From the listing below, pick out each line with the word "buffer".

__RECORDS SHOWN__:
------

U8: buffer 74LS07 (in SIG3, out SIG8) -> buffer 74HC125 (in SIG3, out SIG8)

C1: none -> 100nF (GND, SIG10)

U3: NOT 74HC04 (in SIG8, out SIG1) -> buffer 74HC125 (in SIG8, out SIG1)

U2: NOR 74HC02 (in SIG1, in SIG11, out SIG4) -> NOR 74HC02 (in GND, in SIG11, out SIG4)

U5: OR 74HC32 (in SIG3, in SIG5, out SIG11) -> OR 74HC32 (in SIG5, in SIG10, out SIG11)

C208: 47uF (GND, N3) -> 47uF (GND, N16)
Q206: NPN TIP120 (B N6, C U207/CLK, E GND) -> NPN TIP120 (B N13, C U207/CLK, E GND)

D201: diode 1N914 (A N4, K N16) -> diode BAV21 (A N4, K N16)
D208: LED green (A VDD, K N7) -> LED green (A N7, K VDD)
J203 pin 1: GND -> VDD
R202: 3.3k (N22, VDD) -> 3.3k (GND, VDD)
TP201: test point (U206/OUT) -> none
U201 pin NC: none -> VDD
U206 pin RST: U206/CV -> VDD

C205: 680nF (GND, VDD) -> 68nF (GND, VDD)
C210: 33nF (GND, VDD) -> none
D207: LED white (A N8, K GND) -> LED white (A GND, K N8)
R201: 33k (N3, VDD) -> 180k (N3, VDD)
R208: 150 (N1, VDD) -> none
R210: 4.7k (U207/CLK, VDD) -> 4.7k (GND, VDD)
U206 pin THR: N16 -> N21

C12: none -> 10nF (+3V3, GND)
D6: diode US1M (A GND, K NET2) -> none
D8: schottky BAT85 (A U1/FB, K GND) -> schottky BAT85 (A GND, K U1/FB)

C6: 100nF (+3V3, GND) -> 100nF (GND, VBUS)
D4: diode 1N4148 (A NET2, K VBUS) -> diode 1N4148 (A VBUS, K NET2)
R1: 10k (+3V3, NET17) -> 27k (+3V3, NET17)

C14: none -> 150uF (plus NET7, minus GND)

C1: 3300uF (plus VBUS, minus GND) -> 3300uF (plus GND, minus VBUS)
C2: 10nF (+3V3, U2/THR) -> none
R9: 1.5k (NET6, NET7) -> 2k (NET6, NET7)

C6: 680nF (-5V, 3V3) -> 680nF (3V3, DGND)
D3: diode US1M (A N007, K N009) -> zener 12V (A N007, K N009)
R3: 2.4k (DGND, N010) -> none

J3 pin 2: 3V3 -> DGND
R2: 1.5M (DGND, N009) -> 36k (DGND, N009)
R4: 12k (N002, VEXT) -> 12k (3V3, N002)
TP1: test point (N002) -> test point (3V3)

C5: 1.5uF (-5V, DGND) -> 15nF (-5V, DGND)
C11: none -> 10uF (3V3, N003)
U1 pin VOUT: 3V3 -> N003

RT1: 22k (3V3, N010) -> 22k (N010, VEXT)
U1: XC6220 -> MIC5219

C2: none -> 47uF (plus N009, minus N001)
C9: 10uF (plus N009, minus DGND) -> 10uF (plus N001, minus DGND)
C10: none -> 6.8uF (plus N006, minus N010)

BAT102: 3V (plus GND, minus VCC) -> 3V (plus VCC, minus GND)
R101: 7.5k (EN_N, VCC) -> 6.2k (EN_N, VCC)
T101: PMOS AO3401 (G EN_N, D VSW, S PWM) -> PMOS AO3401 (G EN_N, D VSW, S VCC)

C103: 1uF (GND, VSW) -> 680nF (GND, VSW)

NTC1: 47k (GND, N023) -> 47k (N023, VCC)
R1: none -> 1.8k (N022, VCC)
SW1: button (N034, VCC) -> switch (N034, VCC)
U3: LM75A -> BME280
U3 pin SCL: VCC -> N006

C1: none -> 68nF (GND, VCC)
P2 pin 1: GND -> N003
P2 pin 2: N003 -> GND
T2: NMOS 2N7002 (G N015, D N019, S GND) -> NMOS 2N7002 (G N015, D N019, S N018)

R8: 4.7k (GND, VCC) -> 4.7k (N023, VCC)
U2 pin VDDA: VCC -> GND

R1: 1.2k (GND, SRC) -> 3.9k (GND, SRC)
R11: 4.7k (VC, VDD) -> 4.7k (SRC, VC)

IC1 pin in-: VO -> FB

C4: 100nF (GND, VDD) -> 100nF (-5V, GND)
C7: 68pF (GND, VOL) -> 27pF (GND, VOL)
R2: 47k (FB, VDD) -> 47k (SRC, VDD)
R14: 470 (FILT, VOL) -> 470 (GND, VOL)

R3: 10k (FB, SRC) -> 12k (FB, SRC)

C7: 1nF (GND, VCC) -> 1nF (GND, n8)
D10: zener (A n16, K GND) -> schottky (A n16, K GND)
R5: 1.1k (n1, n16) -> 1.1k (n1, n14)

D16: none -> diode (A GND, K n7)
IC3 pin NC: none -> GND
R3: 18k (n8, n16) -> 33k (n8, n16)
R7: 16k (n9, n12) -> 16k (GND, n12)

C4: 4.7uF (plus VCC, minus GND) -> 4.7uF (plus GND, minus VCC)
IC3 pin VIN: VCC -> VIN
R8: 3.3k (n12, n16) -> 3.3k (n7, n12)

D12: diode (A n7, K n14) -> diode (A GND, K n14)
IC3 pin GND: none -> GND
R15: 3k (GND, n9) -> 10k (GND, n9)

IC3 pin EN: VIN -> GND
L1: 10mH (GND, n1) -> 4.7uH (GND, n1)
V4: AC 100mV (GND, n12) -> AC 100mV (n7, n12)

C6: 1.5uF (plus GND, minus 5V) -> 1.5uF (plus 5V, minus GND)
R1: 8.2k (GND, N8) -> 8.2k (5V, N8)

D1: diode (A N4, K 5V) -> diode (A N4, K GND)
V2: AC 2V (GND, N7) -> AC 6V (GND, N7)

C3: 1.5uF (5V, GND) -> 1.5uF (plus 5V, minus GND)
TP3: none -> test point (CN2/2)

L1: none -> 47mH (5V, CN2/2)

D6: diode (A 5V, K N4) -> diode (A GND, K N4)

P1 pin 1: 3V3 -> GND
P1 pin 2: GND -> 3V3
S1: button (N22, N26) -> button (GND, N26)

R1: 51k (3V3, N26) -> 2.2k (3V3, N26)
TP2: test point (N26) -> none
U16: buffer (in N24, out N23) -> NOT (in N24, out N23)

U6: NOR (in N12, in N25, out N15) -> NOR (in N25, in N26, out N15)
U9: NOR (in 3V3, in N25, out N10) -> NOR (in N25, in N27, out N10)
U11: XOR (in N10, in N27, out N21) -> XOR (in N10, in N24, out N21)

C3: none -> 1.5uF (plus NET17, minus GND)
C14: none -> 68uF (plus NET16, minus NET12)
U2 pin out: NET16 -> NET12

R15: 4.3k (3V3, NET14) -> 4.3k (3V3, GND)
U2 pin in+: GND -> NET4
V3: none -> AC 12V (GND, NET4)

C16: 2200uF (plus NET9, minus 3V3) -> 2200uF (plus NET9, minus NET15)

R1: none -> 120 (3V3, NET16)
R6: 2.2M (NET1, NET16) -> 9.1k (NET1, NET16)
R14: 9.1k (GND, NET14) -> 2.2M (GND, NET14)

------

__OUTPUT OF THE TASK__:
U8: buffer 74LS07 (in SIG3, out SIG8) -> buffer 74HC125 (in SIG3, out SIG8)
U3: NOT 74HC04 (in SIG8, out SIG1) -> buffer 74HC125 (in SIG8, out SIG1)
U16: buffer (in N24, out N23) -> NOT (in N24, out N23)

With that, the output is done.